[Dataset entries]

..............................

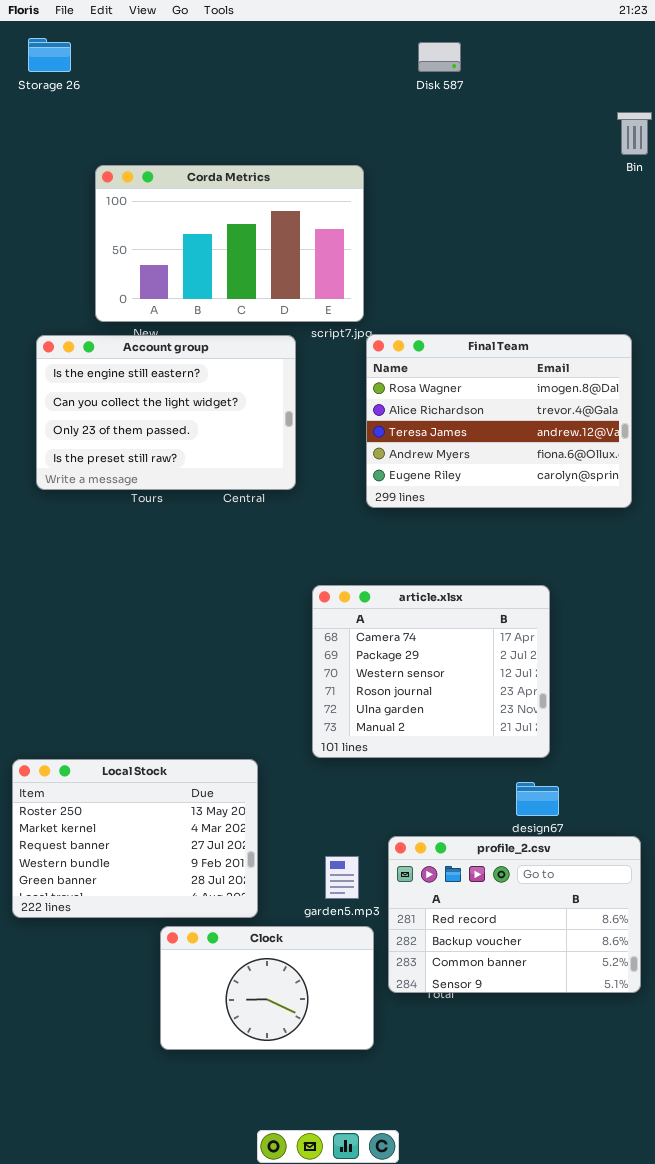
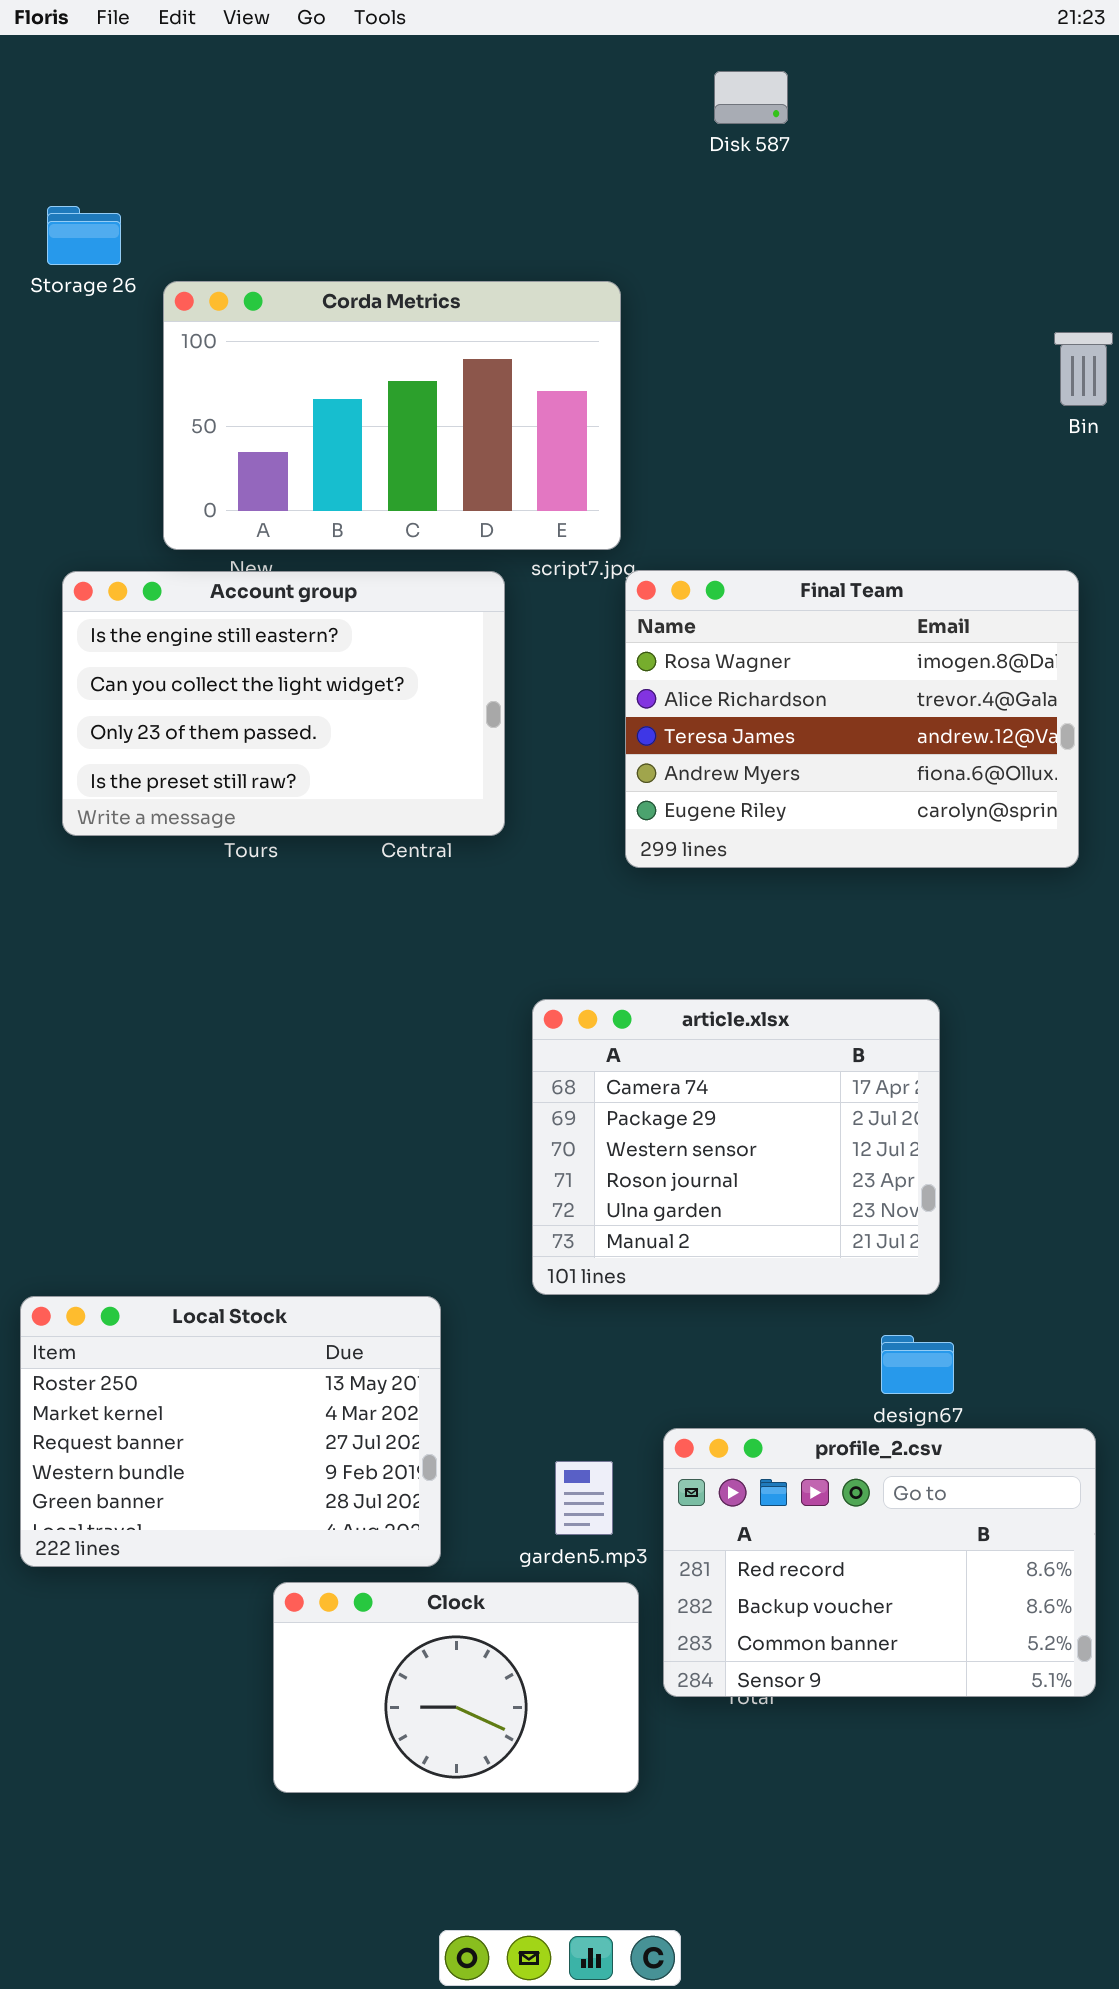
Storage 26: [28,38,71,72] -> [47,206,121,265], moved
Bin: [617,112,652,155] -> [1054,332,1113,406], moved

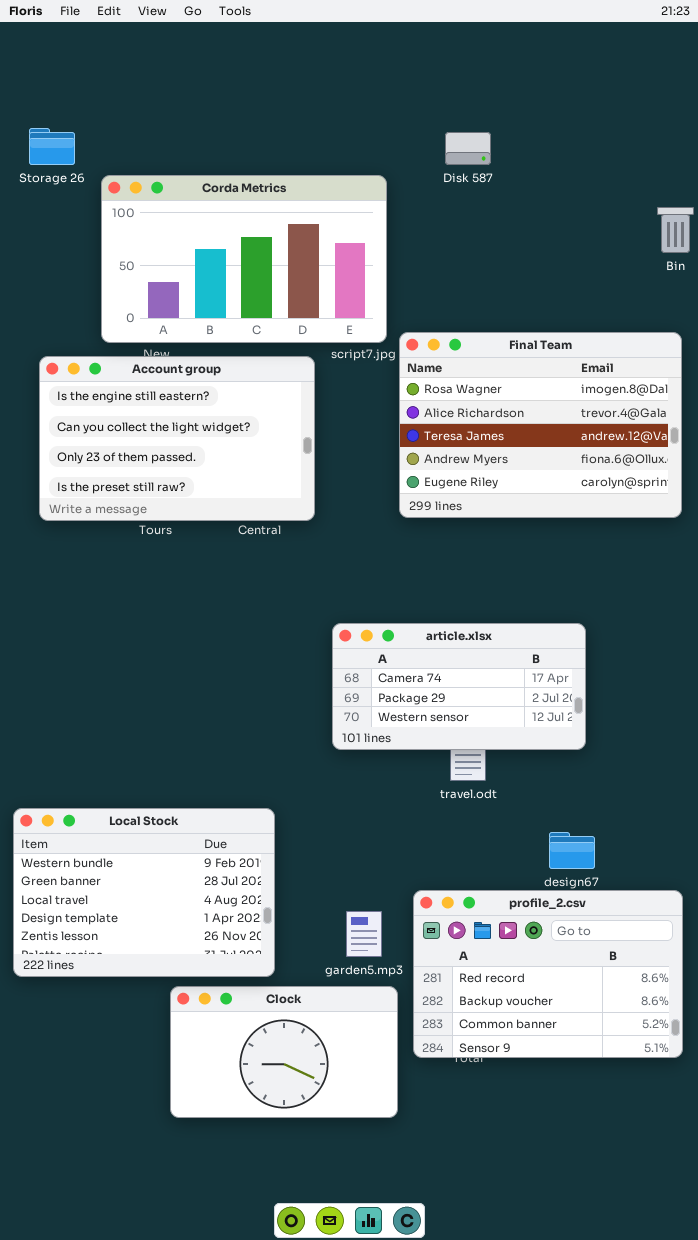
Disk 587: [714,71,788,124] -> [445,132,491,165], moved
Final Team: [625,570,1079,868] -> [399,332,682,518], moved
article.xlsx: [532,999,940,1295] -> [332,623,586,750], resized
Local Stock: [20,1296,441,1567] -> [13,808,275,977], scrolled down 3 rows

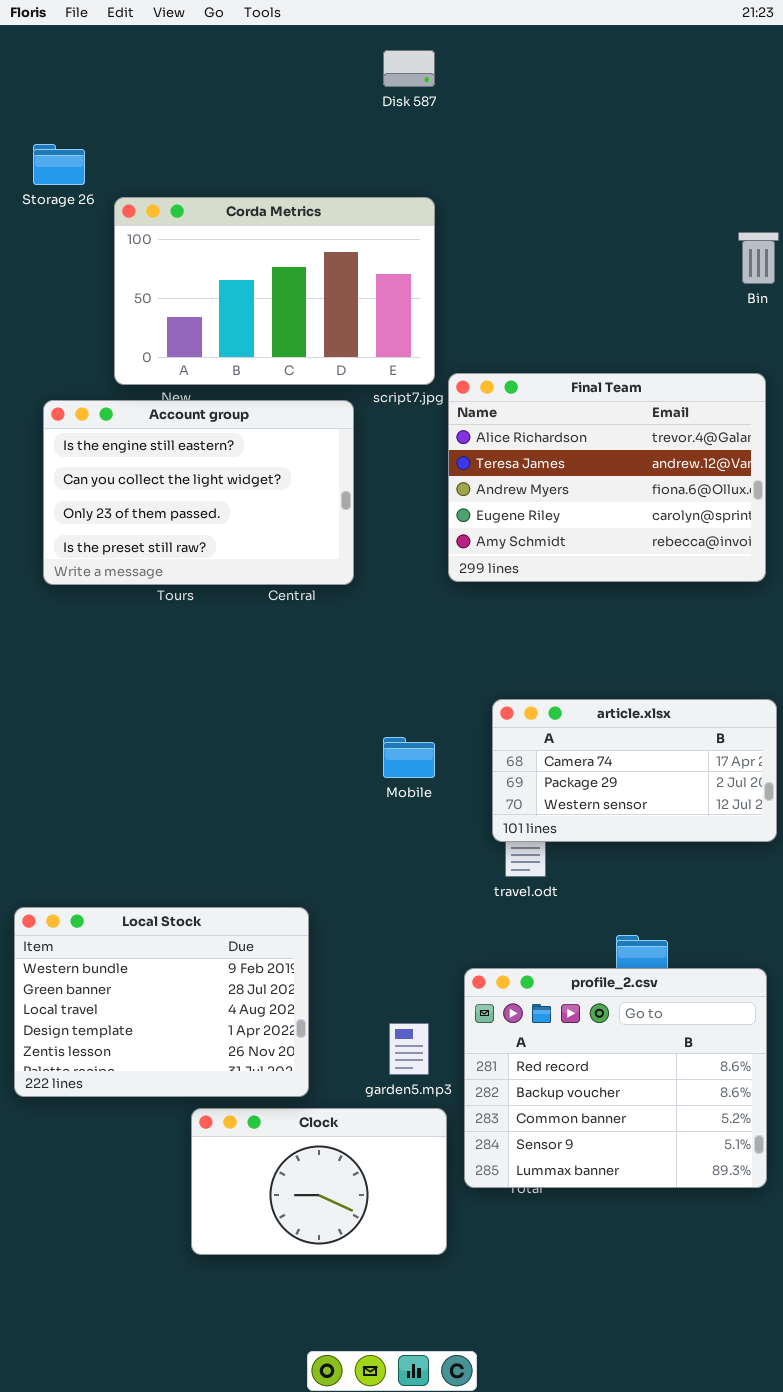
Disk 587: [445,132,491,165] -> [383,50,435,87], moved
Final Team: [399,332,682,518] -> [448,373,766,582], scrolled down 1 row
article.xlsx: [332,623,586,750] -> [492,699,777,842], moved
profile_2.csv: [413,890,683,1058] -> [464,968,767,1188], resized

..............................

Please reproduce, word for word, every line from the first line of the records above through the line containing "Final Team: [625,570,1079,868]", and leave out the pictures.

| Result |
Storage 26: [28,38,71,72] -> [47,206,121,265], moved
Bin: [617,112,652,155] -> [1054,332,1113,406], moved

Disk 587: [714,71,788,124] -> [445,132,491,165], moved
Final Team: [625,570,1079,868] -> [399,332,682,518], moved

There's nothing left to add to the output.